**What to work on:**
Write down the listing again exactly as it appears below, without its pictures.
++++++
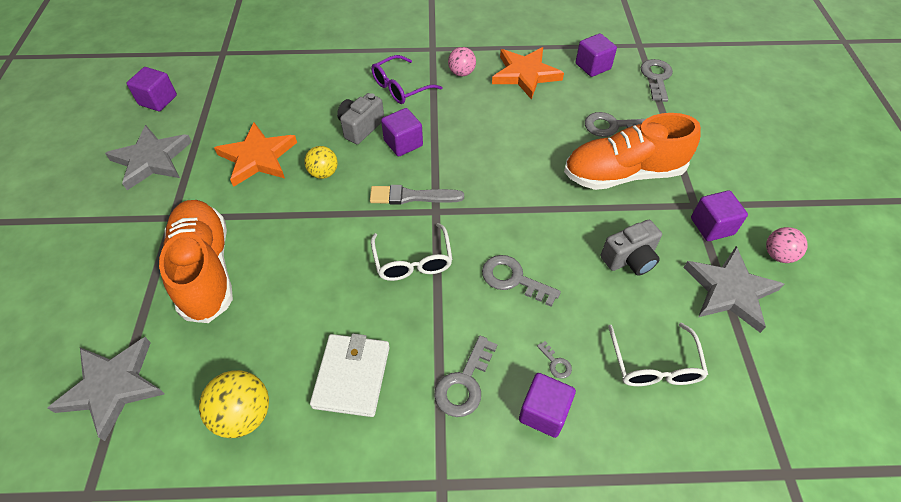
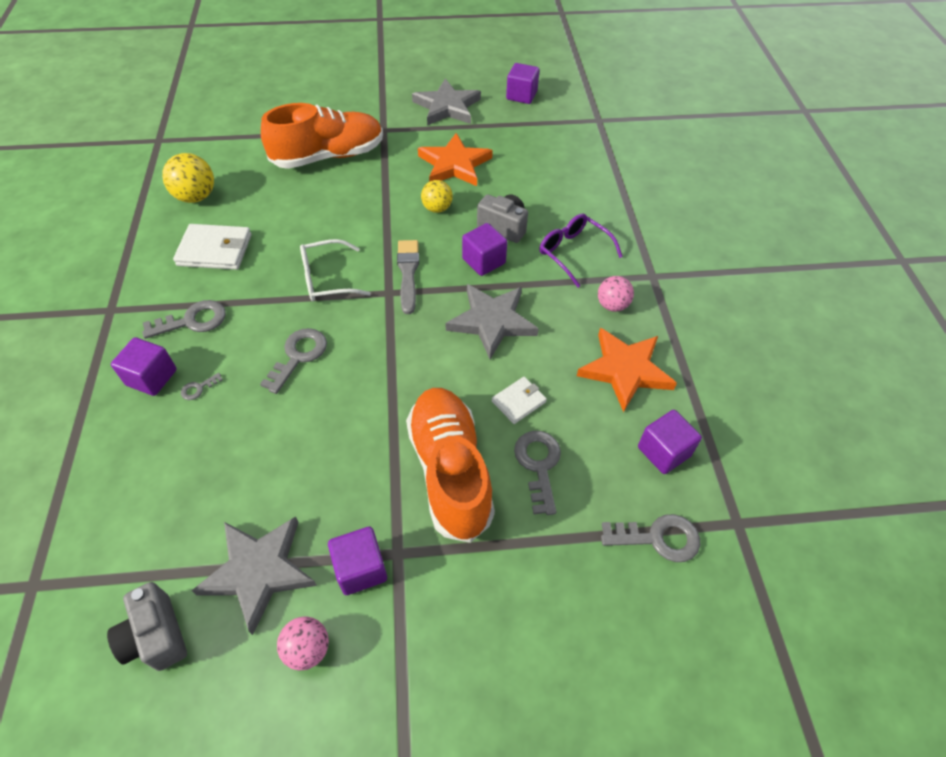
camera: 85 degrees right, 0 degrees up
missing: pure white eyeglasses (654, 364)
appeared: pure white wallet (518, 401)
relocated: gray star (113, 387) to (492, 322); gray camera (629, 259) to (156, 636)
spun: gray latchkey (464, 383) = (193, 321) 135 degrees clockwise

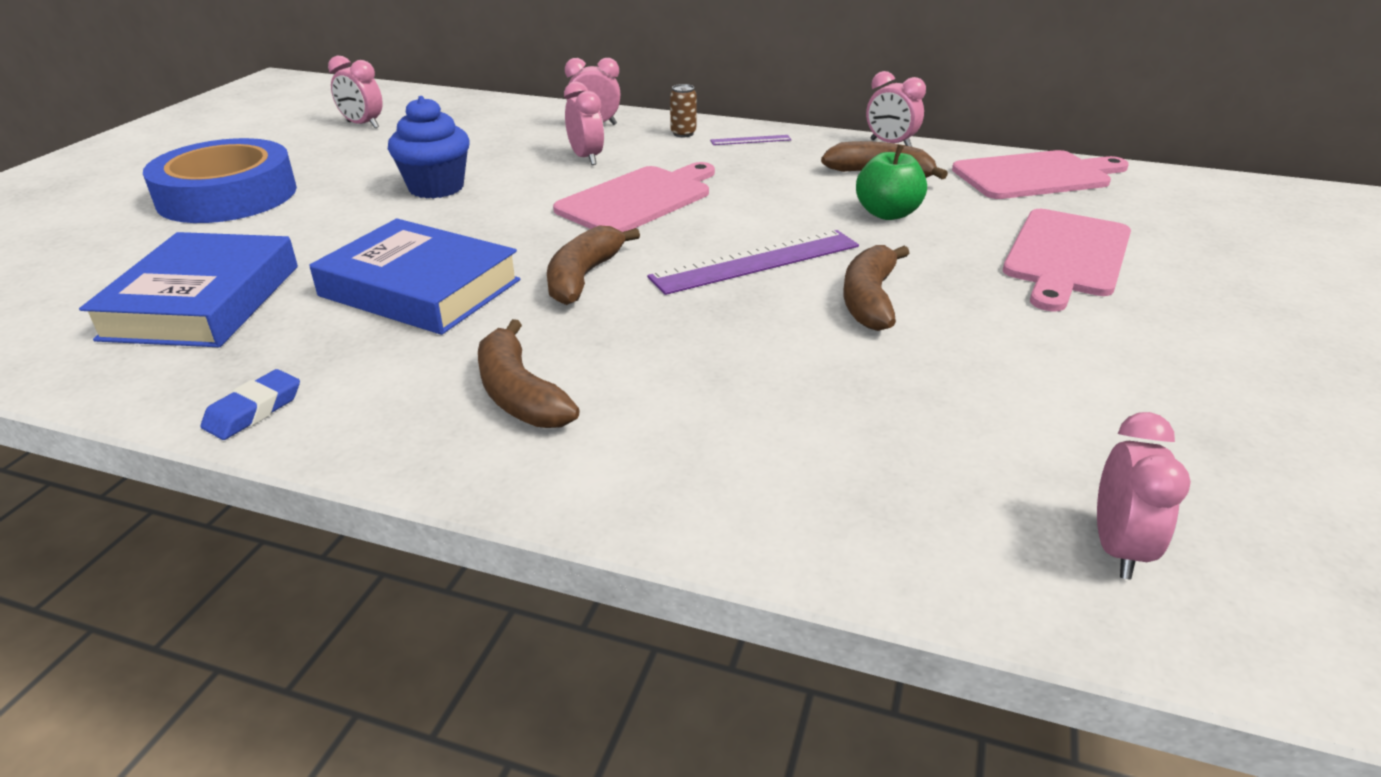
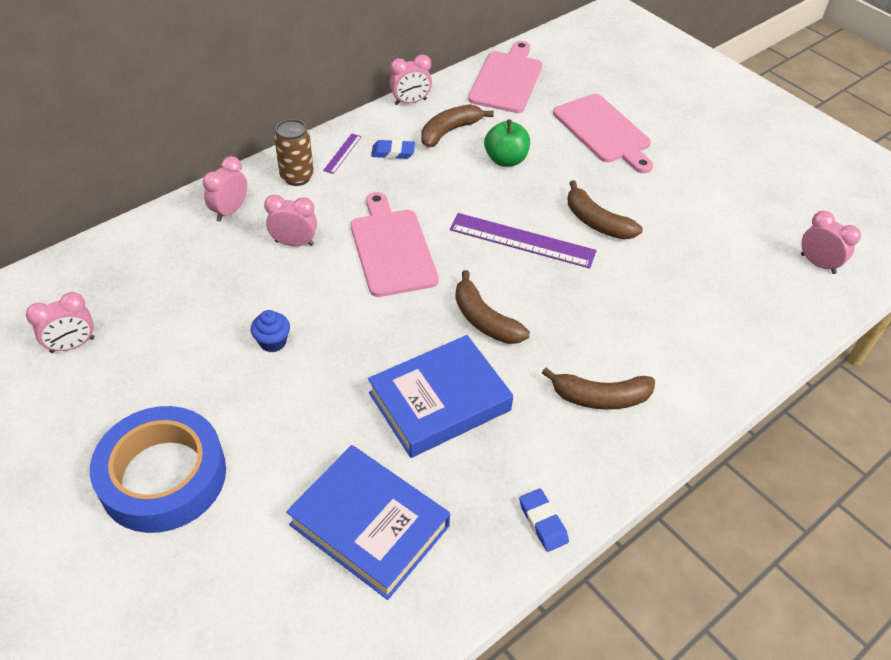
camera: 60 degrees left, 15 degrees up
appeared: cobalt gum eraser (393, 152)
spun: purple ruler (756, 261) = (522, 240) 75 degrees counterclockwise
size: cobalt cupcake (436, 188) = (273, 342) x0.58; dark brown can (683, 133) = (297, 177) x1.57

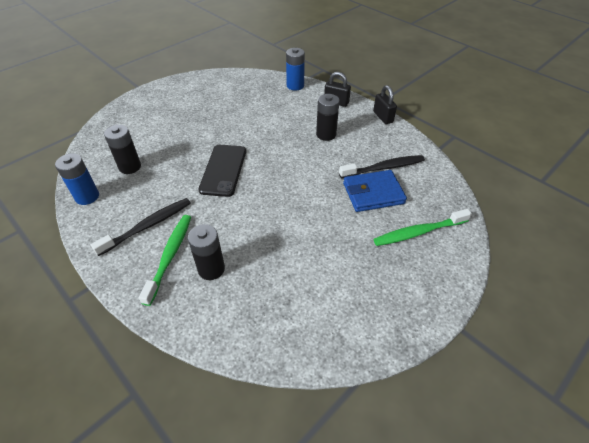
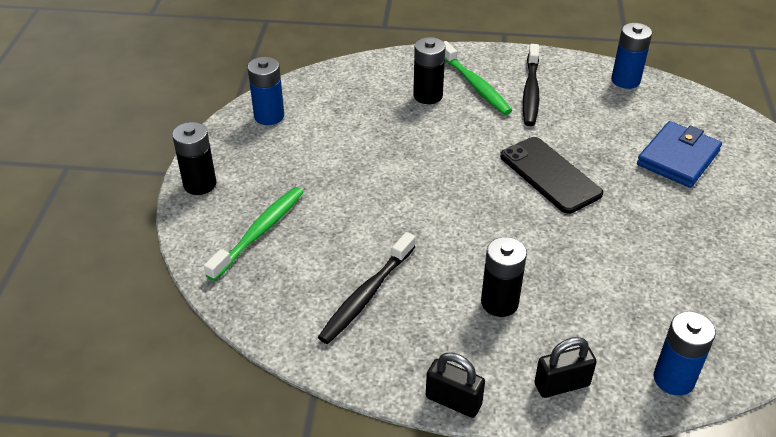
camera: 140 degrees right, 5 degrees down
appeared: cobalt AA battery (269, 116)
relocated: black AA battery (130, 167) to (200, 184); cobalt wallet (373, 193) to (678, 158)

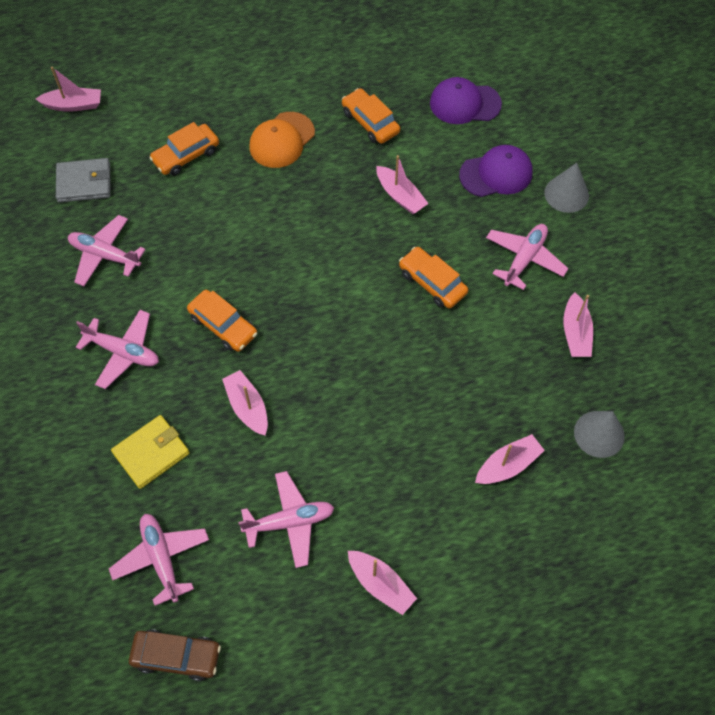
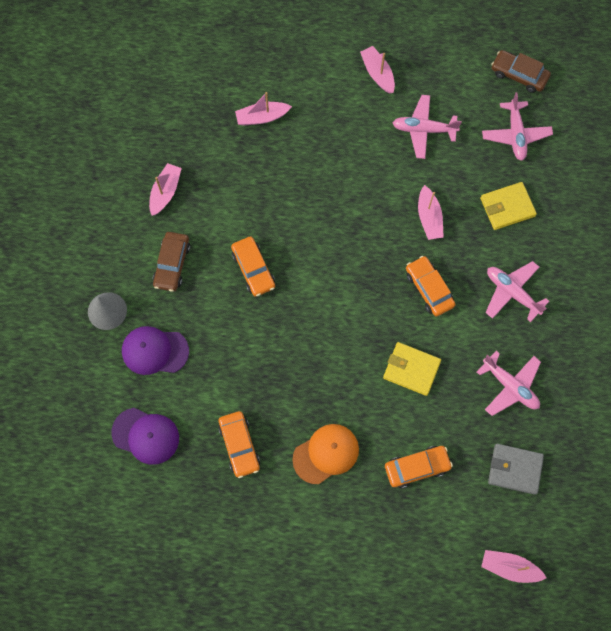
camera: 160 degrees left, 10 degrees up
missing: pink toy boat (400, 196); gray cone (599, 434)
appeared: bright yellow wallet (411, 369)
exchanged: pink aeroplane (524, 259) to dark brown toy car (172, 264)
++++++
**Expected answer:**
camera: 85 degrees right, 0 degrees up
missing: pure white eyeglasses (654, 364)
appeared: pure white wallet (518, 401)
relocated: gray star (113, 387) to (492, 322); gray camera (629, 259) to (156, 636)
spun: gray latchkey (464, 383) = (193, 321) 135 degrees clockwise

camera: 60 degrees left, 15 degrees up
appeared: cobalt gum eraser (393, 152)
spun: purple ruler (756, 261) = (522, 240) 75 degrees counterclockwise
size: cobalt cupcake (436, 188) = (273, 342) x0.58; dark brown can (683, 133) = (297, 177) x1.57

camera: 140 degrees right, 5 degrees down
appeared: cobalt AA battery (269, 116)
relocated: black AA battery (130, 167) to (200, 184); cobalt wallet (373, 193) to (678, 158)

camera: 160 degrees left, 10 degrees up
missing: pink toy boat (400, 196); gray cone (599, 434)
appeared: bright yellow wallet (411, 369)
exchanged: pink aeroplane (524, 259) to dark brown toy car (172, 264)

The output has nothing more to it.